--- START ---
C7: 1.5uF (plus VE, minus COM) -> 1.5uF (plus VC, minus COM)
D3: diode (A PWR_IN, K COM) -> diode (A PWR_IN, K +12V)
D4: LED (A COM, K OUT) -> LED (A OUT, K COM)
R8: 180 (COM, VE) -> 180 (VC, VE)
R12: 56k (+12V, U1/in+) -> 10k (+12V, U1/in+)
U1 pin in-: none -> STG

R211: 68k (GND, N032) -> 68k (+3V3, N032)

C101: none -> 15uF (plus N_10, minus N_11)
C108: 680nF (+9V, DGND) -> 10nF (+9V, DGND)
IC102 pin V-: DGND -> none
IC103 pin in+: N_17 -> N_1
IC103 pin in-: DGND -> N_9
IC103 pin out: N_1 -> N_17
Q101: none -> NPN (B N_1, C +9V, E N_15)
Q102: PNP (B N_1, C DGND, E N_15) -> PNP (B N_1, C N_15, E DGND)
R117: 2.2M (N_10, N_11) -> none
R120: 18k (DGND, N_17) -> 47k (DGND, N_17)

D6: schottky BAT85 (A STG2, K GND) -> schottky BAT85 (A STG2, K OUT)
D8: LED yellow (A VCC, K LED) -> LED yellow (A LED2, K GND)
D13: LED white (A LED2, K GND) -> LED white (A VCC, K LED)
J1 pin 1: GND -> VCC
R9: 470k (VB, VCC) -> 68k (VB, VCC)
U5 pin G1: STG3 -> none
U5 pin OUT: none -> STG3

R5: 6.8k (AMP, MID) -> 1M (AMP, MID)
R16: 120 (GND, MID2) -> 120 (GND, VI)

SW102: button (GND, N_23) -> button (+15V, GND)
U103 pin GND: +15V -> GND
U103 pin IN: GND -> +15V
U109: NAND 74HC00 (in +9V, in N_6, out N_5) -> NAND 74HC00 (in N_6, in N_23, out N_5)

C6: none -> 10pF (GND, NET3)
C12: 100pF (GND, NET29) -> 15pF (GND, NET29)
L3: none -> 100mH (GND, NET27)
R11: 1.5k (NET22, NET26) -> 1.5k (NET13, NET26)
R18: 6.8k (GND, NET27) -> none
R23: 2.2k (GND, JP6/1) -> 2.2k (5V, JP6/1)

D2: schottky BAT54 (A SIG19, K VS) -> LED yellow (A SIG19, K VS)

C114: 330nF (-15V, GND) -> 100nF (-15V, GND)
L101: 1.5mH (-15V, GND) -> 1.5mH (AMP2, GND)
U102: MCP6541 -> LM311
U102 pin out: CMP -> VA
--- END ---
### WHAT YOU HAVE TO DO
What is needed is an exact copy of the entries from their first line down to the line with "C108: 680nF (+9V, DGND) -> 10nF (+9V, DGND)", that line included, and nothing beyond it.

### RESULT OF THIS TASK
C7: 1.5uF (plus VE, minus COM) -> 1.5uF (plus VC, minus COM)
D3: diode (A PWR_IN, K COM) -> diode (A PWR_IN, K +12V)
D4: LED (A COM, K OUT) -> LED (A OUT, K COM)
R8: 180 (COM, VE) -> 180 (VC, VE)
R12: 56k (+12V, U1/in+) -> 10k (+12V, U1/in+)
U1 pin in-: none -> STG

R211: 68k (GND, N032) -> 68k (+3V3, N032)

C101: none -> 15uF (plus N_10, minus N_11)
C108: 680nF (+9V, DGND) -> 10nF (+9V, DGND)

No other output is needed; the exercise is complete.